### Required action
Go through the data below and repeat it exactly, skipping each picture.

[The data]

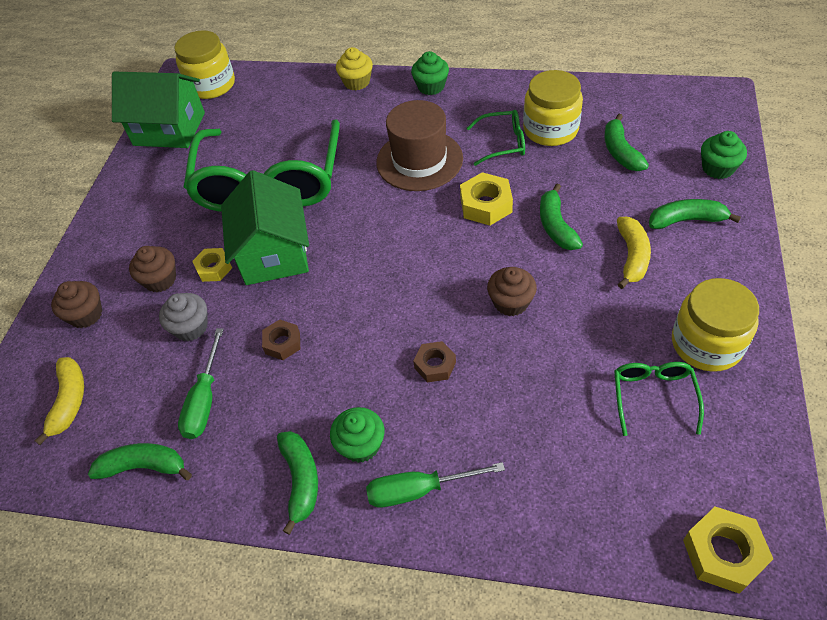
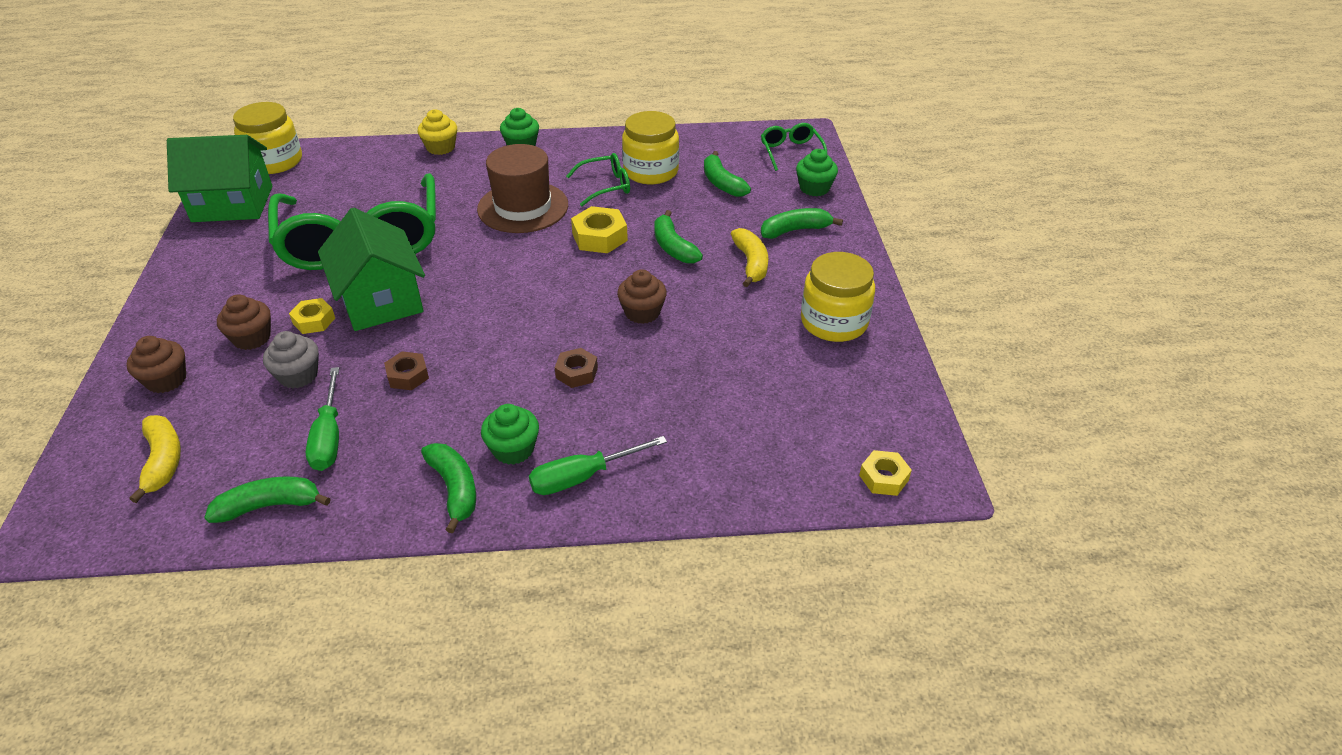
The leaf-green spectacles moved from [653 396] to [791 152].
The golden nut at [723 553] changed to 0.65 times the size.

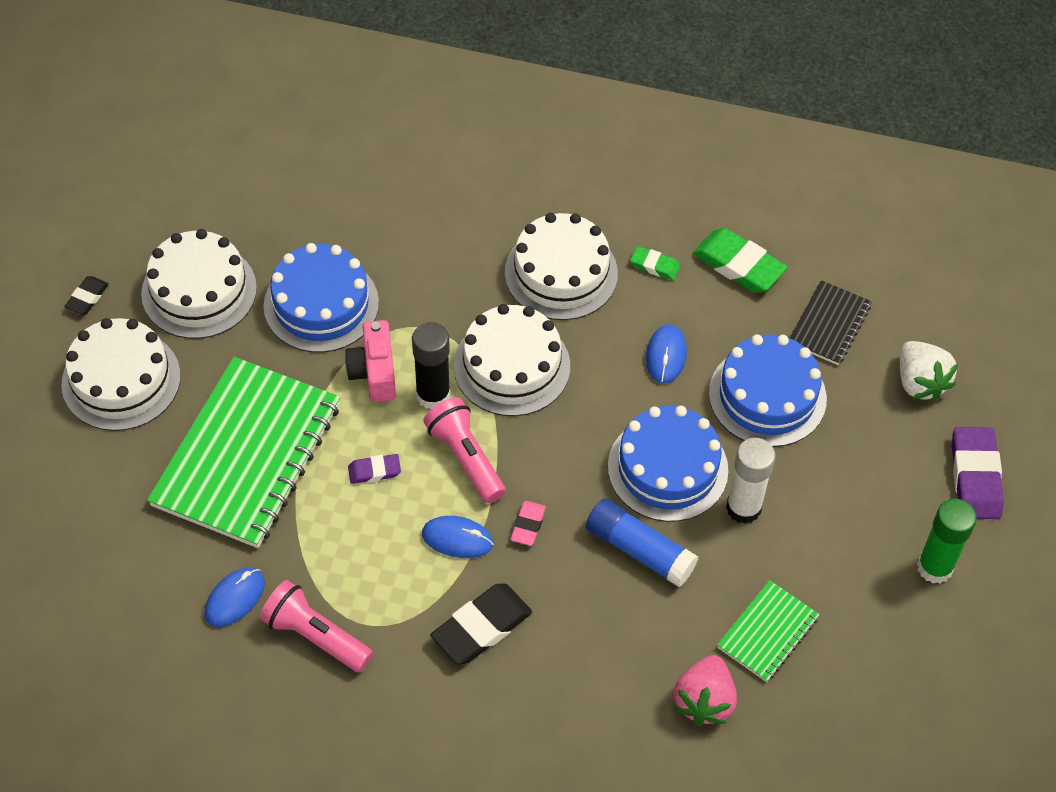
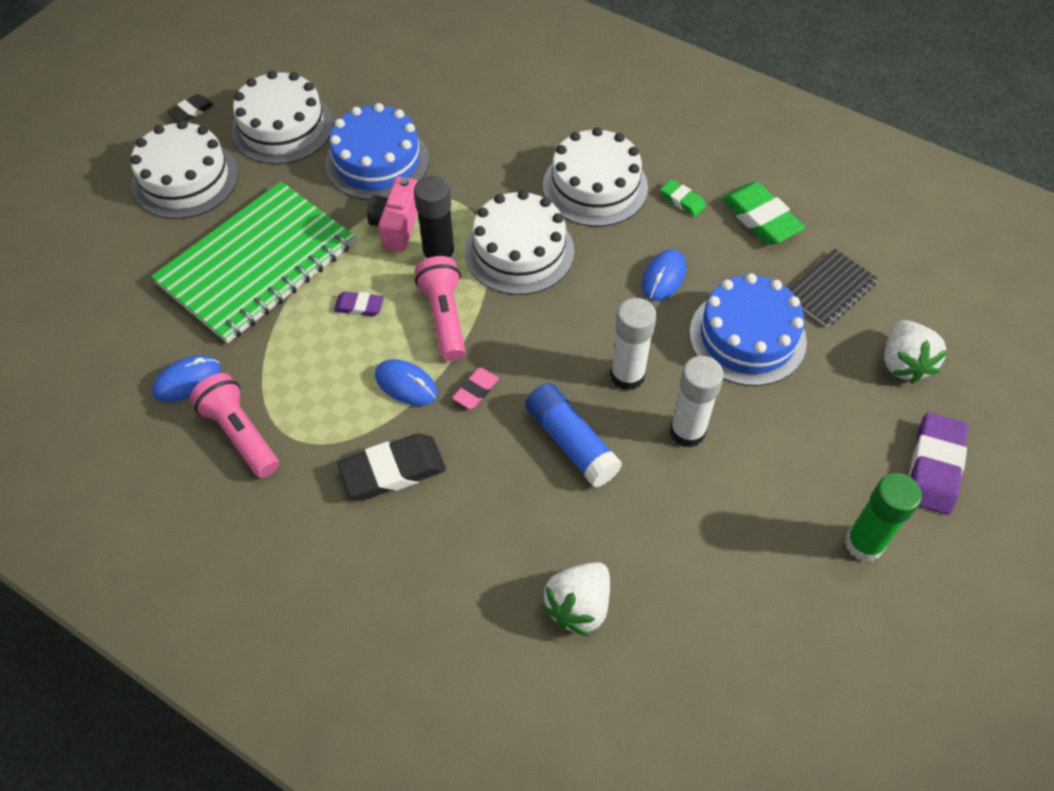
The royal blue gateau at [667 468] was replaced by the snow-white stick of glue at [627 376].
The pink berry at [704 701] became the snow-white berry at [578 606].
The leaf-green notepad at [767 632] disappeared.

[/The data]

### Result of the exercise
The leaf-green spectacles moved from [653 396] to [791 152].
The golden nut at [723 553] changed to 0.65 times the size.

The royal blue gateau at [667 468] was replaced by the snow-white stick of glue at [627 376].
The pink berry at [704 701] became the snow-white berry at [578 606].
The leaf-green notepad at [767 632] disappeared.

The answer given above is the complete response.